# [AIM OF THE TASK]
Find each line in the listing that contains the word "located", with case taken into account, and copy those lines out in full.
┄┄┄┄┄┄┄┄┄┄┄┄┄┄┄┄┄┄┄┄
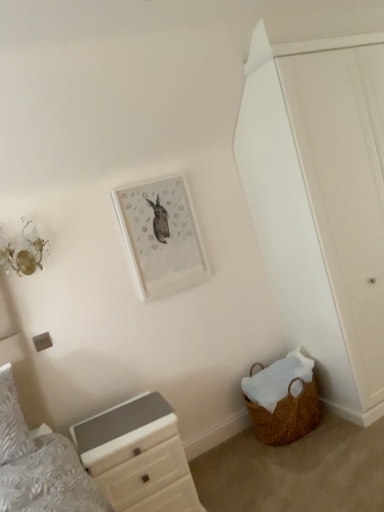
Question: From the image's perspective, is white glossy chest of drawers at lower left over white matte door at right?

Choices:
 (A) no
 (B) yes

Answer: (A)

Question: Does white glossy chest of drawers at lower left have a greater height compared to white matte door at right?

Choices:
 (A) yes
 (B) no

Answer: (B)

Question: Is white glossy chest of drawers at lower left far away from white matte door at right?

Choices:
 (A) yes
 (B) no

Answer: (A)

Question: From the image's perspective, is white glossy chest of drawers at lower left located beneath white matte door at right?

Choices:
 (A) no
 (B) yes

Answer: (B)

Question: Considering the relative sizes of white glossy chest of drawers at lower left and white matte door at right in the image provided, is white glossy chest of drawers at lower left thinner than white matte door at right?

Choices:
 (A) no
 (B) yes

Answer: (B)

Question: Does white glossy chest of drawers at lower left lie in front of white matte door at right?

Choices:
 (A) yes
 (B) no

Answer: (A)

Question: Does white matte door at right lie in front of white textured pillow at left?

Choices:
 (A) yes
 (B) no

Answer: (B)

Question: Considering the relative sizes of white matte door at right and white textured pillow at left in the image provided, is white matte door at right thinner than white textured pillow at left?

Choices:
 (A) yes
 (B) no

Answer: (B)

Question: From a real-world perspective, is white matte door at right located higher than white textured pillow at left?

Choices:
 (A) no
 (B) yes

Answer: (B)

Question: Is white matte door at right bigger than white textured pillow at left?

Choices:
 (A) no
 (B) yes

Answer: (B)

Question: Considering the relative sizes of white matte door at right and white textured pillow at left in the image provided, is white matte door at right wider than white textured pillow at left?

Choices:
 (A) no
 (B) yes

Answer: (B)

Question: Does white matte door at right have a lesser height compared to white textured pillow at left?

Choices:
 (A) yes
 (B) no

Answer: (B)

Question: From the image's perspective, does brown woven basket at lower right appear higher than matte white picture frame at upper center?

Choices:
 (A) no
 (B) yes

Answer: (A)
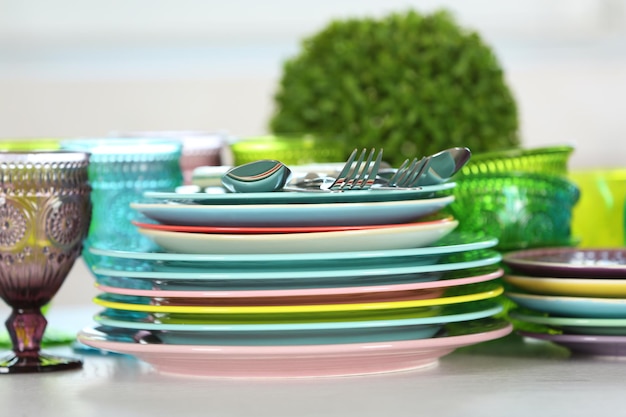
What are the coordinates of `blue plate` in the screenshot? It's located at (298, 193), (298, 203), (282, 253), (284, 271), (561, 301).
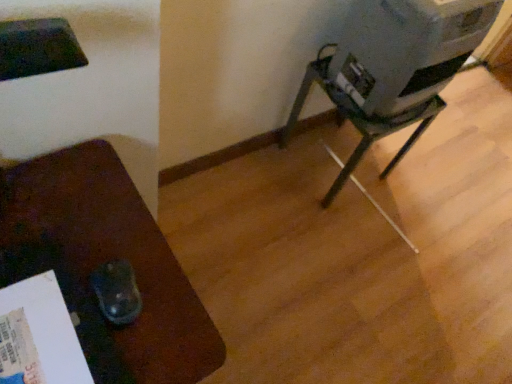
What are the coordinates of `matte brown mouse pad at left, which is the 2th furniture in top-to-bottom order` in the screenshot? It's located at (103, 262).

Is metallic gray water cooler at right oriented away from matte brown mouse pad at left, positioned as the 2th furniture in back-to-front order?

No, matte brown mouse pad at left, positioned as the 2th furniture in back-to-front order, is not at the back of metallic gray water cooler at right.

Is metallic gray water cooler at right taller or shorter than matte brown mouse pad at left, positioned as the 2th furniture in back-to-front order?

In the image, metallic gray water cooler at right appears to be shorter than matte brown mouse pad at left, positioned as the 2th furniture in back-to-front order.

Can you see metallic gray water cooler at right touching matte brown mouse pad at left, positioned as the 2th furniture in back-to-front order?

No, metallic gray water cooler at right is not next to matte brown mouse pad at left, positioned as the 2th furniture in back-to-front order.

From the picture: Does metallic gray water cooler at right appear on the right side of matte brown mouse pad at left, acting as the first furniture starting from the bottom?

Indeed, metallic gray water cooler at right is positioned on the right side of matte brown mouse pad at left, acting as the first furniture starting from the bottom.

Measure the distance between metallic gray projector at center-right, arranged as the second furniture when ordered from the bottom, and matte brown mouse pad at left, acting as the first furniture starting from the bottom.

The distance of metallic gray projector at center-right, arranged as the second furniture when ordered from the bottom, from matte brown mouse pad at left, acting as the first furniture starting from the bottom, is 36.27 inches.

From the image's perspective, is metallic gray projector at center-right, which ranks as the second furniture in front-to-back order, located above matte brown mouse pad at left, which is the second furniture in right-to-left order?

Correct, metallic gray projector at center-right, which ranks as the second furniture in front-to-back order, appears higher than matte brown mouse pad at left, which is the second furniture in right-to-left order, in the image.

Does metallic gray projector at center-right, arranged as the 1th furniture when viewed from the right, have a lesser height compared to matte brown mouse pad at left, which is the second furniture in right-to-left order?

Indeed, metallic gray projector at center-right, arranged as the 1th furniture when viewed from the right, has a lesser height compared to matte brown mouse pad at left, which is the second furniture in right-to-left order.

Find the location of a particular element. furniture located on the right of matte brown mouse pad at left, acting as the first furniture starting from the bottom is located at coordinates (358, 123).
┄┄┄┄┄┄┄┄┄┄┄┄┄┄┄┄┄┄┄┄
# [PROBLEM SOLUTION]
Question: From the image's perspective, is white glossy chest of drawers at lower left located beneath white matte door at right?
Question: From a real-world perspective, is white matte door at right located higher than white textured pillow at left?
What are the coordinates of `blue plate` in the screenshot? It's located at (298, 193), (298, 203), (282, 253), (284, 271), (561, 301).
What are the coordinates of `matte brown mouse pad at left, which is the 2th furniture in top-to-bottom order` in the screenshot? It's located at (103, 262).
From the image's perspective, is metallic gray projector at center-right, which ranks as the second furniture in front-to-back order, located above matte brown mouse pad at left, which is the second furniture in right-to-left order?
Find the location of a particular element. furniture located on the right of matte brown mouse pad at left, acting as the first furniture starting from the bottom is located at coordinates (358, 123).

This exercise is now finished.